Work to complete
Locate the line that contains "C3: 1uF (plus VS, minus GND) -> 1uF (GND, VS)", then copy it and all later lines of the data below exactly, through the last one.

#### Study material

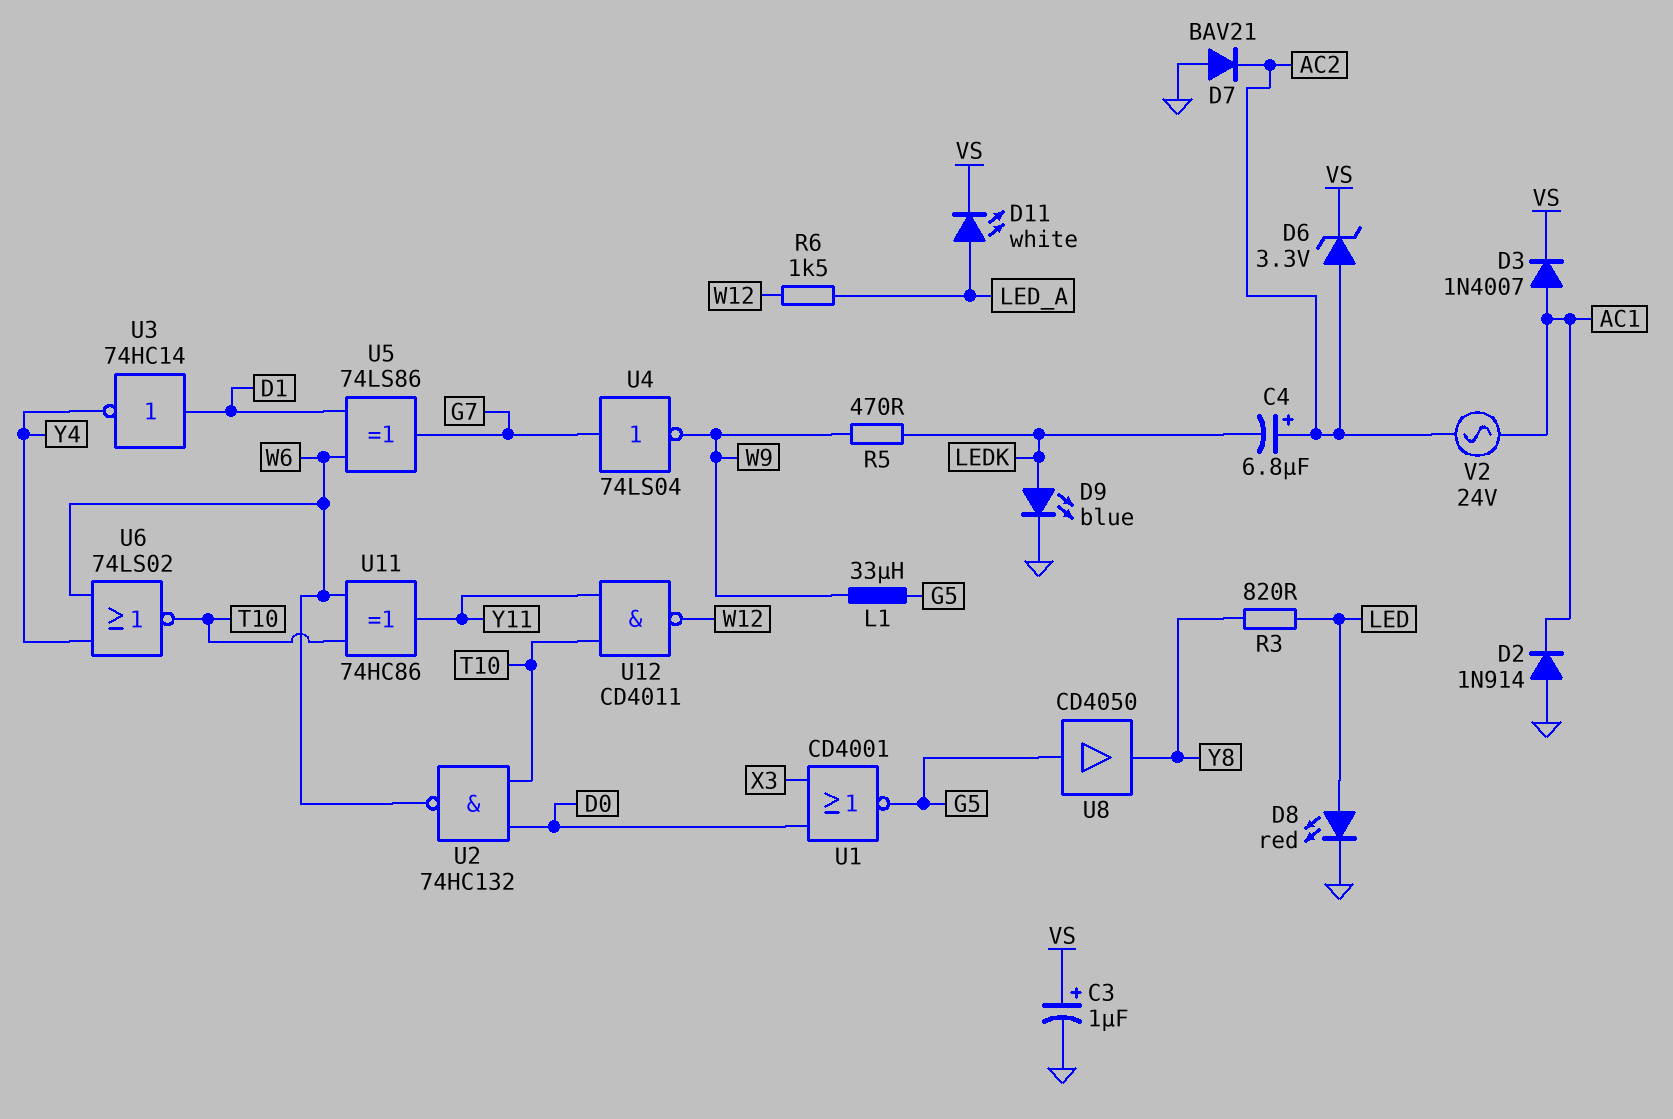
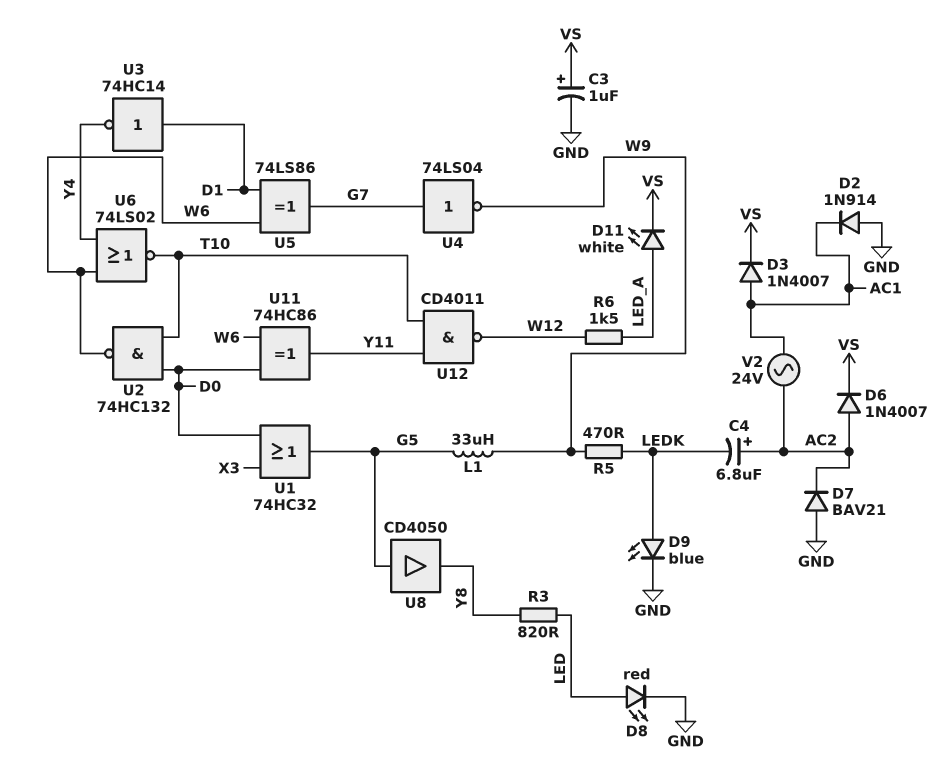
D6: zener 3.3V (A AC2, K VS) -> diode 1N4007 (A AC2, K VS)
U1: NOR CD4001 (in D0, in X3, out G5) -> OR 74HC32 (in D0, in X3, out G5)
U11: XOR 74HC86 (in T10, in W6, out Y11) -> XOR 74HC86 (in D0, in W6, out Y11)

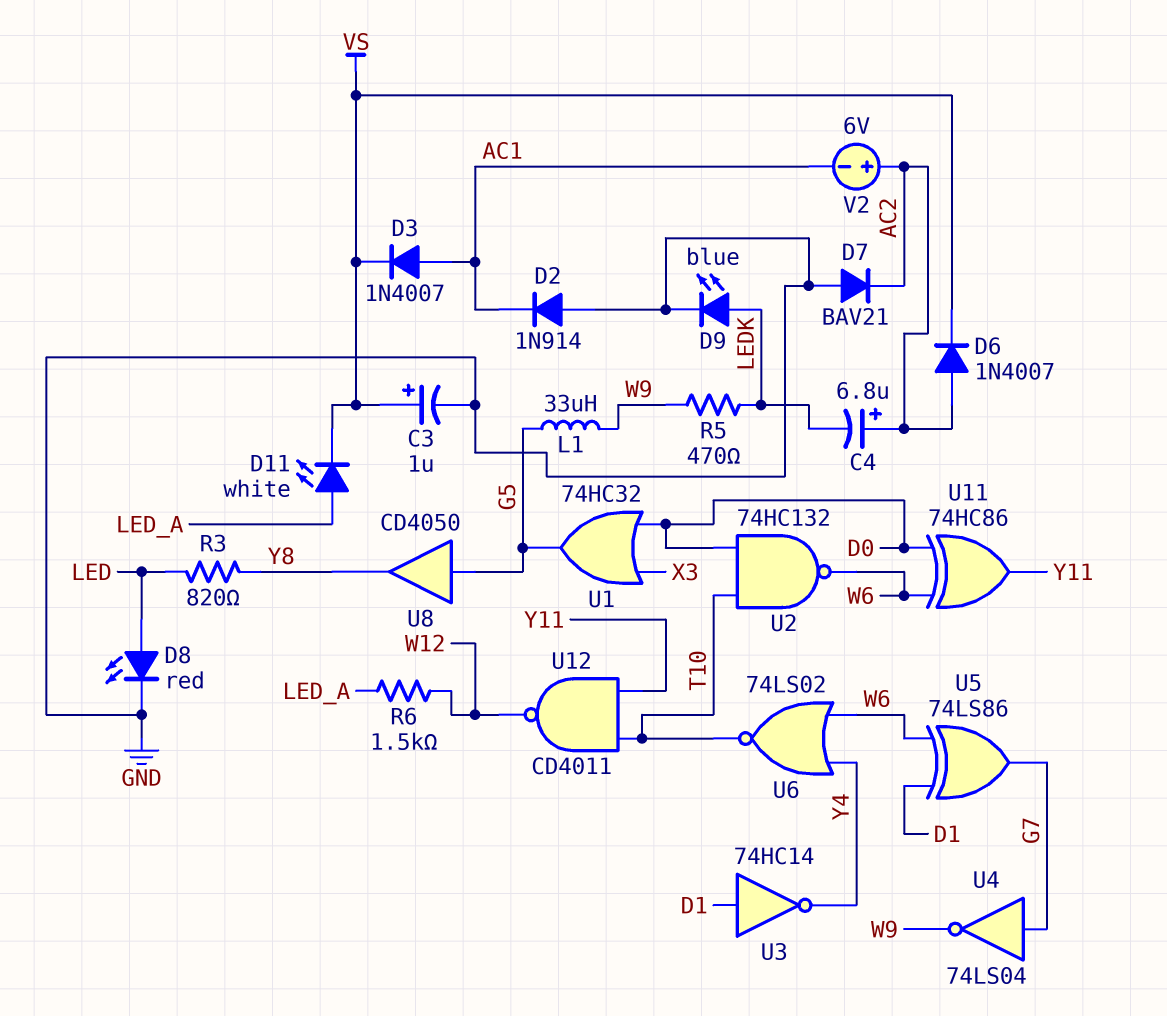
V2: AC 24V (AC1, AC2) -> 6V (plus AC2, minus AC1)

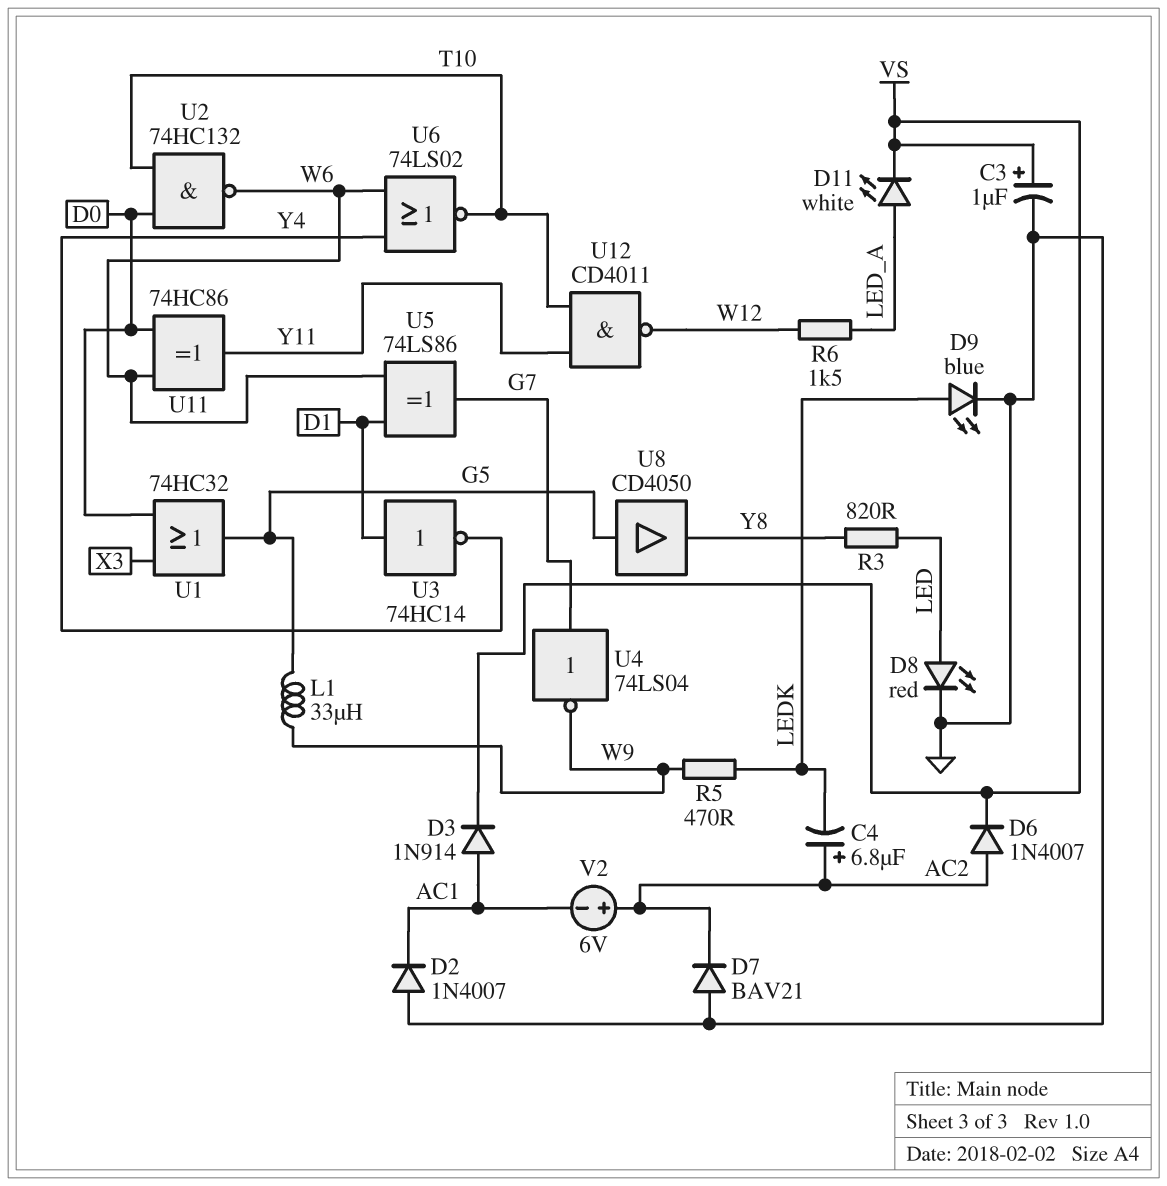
D2: diode 1N914 (A GND, K AC1) -> diode 1N4007 (A GND, K AC1)
D3: diode 1N4007 (A AC1, K VS) -> diode 1N914 (A AC1, K VS)

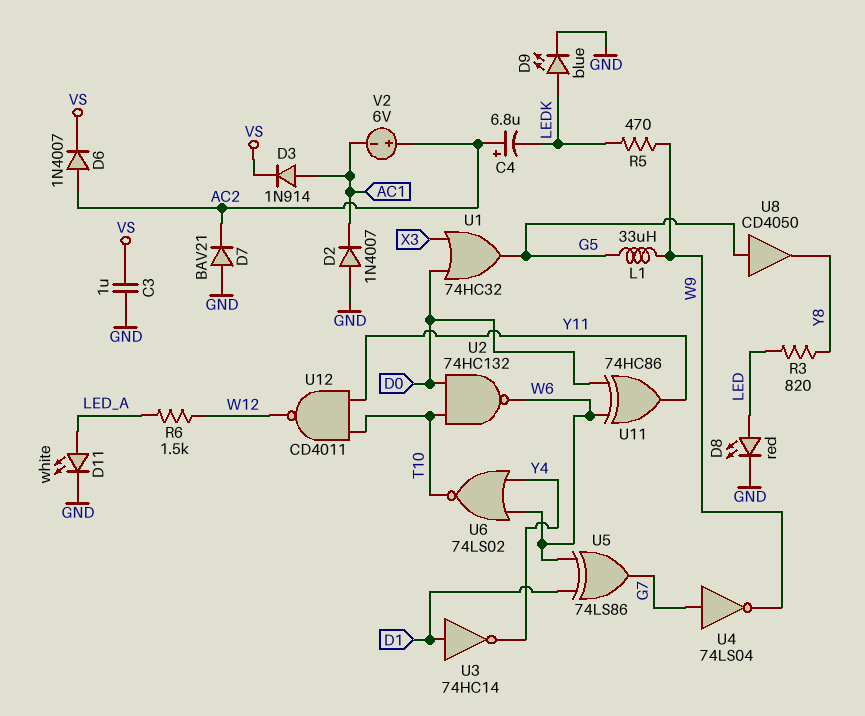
C3: 1uF (plus VS, minus GND) -> 1uF (GND, VS)
D11: LED white (A LED_A, K VS) -> LED white (A LED_A, K GND)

########

Answer space
C3: 1uF (plus VS, minus GND) -> 1uF (GND, VS)
D11: LED white (A LED_A, K VS) -> LED white (A LED_A, K GND)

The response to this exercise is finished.